Wherever a picture appears, leave it out; set down everything else in the records exactly.

──────── Records to process

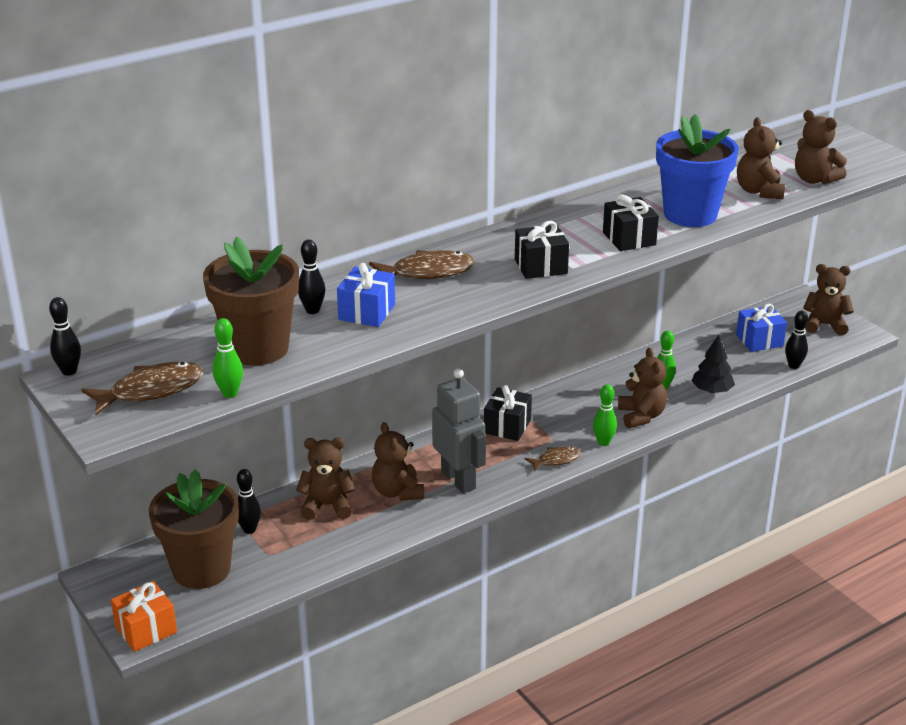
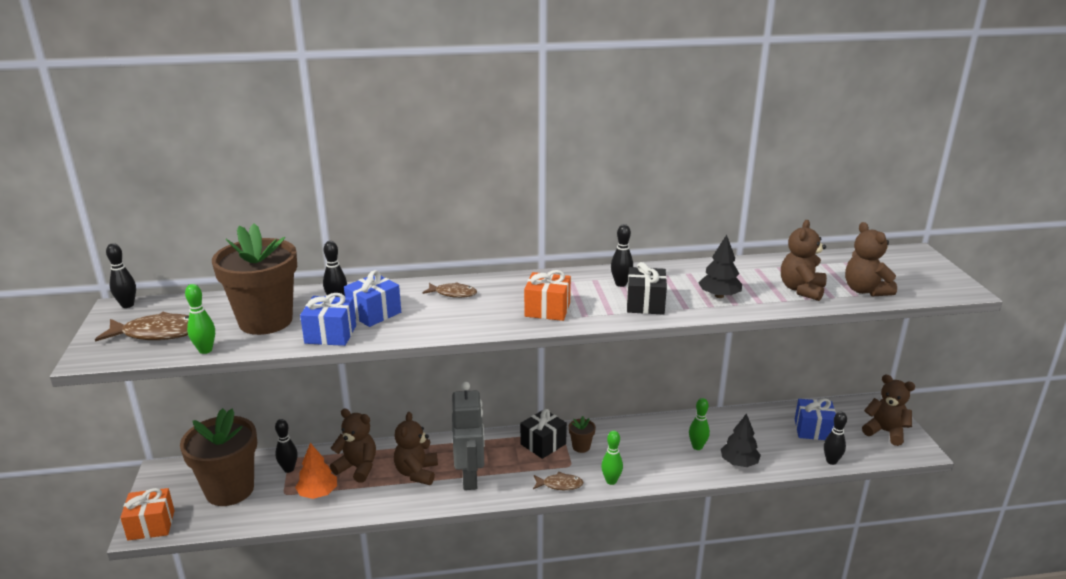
camera: 25 degrees right, 5 degrees down
(307, 542) = (318, 493): none -> orange tree
(346, 344) = (330, 334): none -> blue gift
(427, 272) = (453, 293): brown fish -> brown fish, size x0.59
(540, 266) = (547, 309): black gift -> orange gift
(548, 418) = (581, 447): none -> brown flower pot
(586, 223) = (621, 284): none -> black bowling pin
(641, 416) = (660, 467): brown teddy bear -> none
(690, 214) = (719, 296): blue flower pot -> black tree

────────────────

• [Exercise output]:
camera: 25 degrees right, 5 degrees down
(307, 542) = (318, 493): none -> orange tree
(346, 344) = (330, 334): none -> blue gift
(427, 272) = (453, 293): brown fish -> brown fish, size x0.59
(540, 266) = (547, 309): black gift -> orange gift
(548, 418) = (581, 447): none -> brown flower pot
(586, 223) = (621, 284): none -> black bowling pin
(641, 416) = (660, 467): brown teddy bear -> none
(690, 214) = (719, 296): blue flower pot -> black tree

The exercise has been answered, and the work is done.